» **Data excerpts**:
---
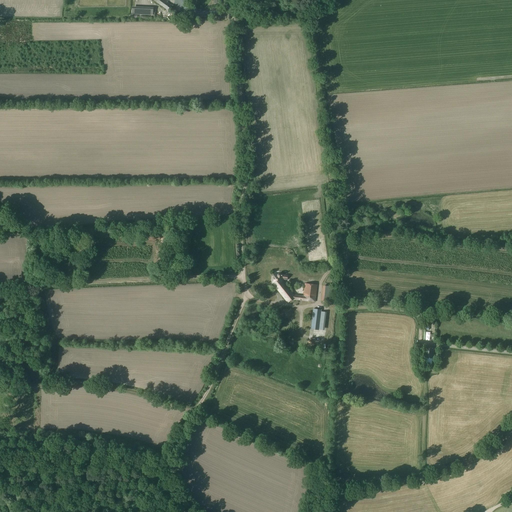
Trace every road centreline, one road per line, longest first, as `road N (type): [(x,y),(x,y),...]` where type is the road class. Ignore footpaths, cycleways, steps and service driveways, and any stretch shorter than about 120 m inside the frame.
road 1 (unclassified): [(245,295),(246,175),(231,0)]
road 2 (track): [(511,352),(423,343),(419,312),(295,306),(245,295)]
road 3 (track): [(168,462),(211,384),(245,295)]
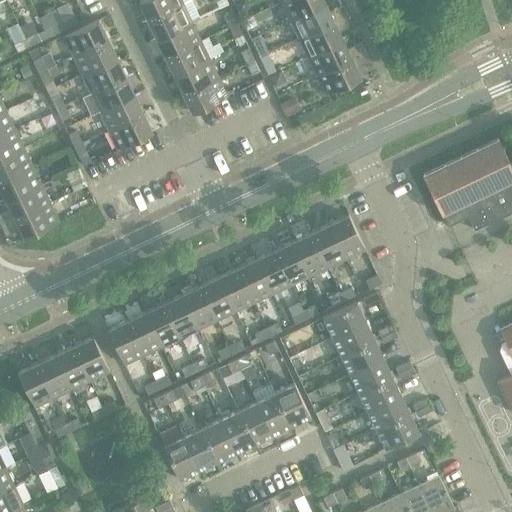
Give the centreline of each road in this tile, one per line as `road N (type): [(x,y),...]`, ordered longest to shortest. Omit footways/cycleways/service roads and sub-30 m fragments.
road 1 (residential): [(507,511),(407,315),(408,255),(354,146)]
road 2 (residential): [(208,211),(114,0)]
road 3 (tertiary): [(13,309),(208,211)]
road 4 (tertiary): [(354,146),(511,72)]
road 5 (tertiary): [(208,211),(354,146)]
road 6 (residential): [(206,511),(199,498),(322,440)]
---
Convert the rows above into a JSON list of strings with one string per line, skipping blank lines and leaving out the pictures.

[
  "Trace every road centreline, one road per line, longest first, as `road N (type): [(x,y),(x,y),...]` where type is the road class. Ignore footpaths, cycleways, steps and service driveways, and any stretch shorter than about 120 m inside the frame.",
  "road 1 (unclassified): [(245,295),(246,175),(231,0)]",
  "road 2 (track): [(511,352),(423,343),(419,312),(295,306),(245,295)]",
  "road 3 (track): [(168,462),(211,384),(245,295)]",
  "Give the centreline of each road in this tile, one per line as `road N (type): [(x,y),...]`, ordered longest to shortest. Omit footways/cycleways/service roads and sub-30 m fragments.",
  "road 1 (residential): [(507,511),(407,315),(408,255),(354,146)]",
  "road 2 (residential): [(208,211),(114,0)]",
  "road 3 (tertiary): [(13,309),(208,211)]",
  "road 4 (tertiary): [(354,146),(511,72)]",
  "road 5 (tertiary): [(208,211),(354,146)]",
  "road 6 (residential): [(206,511),(199,498),(322,440)]"
]